[Data for this exercise]

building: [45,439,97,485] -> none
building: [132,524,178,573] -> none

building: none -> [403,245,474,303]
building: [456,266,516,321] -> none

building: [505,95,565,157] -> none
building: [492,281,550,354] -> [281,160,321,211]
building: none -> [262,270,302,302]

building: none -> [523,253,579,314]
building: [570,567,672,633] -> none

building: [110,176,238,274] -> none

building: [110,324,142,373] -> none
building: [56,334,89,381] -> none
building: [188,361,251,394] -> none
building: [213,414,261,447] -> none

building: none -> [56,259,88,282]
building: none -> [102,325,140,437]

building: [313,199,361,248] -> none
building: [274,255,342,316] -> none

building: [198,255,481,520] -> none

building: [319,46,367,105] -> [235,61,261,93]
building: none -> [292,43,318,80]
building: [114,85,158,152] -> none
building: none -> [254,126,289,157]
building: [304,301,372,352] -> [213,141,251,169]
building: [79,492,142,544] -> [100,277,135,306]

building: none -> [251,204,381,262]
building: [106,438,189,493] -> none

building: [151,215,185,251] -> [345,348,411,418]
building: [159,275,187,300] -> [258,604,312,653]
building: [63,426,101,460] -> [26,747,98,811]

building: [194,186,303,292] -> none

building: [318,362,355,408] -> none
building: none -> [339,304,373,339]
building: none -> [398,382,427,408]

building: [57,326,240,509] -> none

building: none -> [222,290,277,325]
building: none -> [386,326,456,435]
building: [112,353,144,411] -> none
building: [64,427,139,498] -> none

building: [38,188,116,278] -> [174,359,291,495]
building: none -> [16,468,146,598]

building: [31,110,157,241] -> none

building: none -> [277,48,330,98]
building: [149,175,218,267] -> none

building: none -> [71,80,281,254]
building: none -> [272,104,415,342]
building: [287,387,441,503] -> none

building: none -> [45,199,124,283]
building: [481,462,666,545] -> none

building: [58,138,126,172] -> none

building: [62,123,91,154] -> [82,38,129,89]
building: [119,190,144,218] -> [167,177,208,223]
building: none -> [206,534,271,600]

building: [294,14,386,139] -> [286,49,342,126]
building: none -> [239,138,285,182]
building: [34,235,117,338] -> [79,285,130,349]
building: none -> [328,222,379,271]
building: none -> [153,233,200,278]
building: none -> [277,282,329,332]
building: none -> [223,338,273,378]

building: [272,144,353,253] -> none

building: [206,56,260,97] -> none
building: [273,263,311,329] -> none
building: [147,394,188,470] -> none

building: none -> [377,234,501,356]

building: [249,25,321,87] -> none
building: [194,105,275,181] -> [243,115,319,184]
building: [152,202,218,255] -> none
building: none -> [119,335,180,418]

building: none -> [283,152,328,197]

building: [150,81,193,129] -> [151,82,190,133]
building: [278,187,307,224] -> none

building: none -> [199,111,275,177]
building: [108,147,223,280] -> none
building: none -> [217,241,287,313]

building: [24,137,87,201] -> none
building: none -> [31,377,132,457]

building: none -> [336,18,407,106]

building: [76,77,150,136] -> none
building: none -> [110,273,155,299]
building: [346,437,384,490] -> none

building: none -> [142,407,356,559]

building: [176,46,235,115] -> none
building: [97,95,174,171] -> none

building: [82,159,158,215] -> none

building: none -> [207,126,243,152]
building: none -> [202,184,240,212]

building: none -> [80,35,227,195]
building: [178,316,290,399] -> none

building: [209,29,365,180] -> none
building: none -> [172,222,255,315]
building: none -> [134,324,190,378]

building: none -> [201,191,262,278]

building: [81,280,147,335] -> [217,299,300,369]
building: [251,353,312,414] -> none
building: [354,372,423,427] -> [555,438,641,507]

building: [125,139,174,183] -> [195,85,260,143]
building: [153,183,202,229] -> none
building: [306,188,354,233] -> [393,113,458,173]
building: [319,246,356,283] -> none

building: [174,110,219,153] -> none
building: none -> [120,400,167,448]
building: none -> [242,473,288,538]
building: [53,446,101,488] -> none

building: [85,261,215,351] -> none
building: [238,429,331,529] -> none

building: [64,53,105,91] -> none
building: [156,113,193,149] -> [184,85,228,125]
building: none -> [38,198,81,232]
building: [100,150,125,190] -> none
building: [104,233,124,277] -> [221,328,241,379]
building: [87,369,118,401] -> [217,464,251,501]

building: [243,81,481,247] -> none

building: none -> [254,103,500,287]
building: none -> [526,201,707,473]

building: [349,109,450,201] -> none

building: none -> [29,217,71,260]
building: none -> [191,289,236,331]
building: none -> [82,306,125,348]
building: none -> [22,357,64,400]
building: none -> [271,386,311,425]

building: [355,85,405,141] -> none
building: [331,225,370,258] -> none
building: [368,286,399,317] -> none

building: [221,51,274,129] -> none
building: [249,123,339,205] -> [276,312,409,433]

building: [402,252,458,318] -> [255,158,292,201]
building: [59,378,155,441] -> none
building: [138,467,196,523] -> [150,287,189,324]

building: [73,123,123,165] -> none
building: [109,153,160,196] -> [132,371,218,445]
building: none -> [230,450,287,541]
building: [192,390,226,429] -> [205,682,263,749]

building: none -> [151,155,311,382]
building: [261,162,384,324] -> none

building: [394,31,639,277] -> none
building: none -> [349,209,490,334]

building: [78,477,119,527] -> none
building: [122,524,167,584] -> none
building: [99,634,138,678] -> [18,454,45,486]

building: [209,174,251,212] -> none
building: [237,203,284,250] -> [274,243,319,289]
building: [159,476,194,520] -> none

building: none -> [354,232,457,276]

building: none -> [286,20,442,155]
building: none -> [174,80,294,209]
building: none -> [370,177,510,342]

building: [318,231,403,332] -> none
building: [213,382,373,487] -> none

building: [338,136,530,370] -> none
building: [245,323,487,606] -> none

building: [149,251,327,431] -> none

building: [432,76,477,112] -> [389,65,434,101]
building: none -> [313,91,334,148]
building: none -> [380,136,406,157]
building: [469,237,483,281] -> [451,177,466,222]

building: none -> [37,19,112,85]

[/Data for this exercise]

Task statement
Please transcribe exactly the line containing "building: [209,174,251,212] -> none" and every line after it to the end of the data, and no other lines.

Completed exercise
building: [209,174,251,212] -> none
building: [237,203,284,250] -> [274,243,319,289]
building: [159,476,194,520] -> none

building: none -> [354,232,457,276]

building: none -> [286,20,442,155]
building: none -> [174,80,294,209]
building: none -> [370,177,510,342]

building: [318,231,403,332] -> none
building: [213,382,373,487] -> none

building: [338,136,530,370] -> none
building: [245,323,487,606] -> none

building: [149,251,327,431] -> none

building: [432,76,477,112] -> [389,65,434,101]
building: none -> [313,91,334,148]
building: none -> [380,136,406,157]
building: [469,237,483,281] -> [451,177,466,222]

building: none -> [37,19,112,85]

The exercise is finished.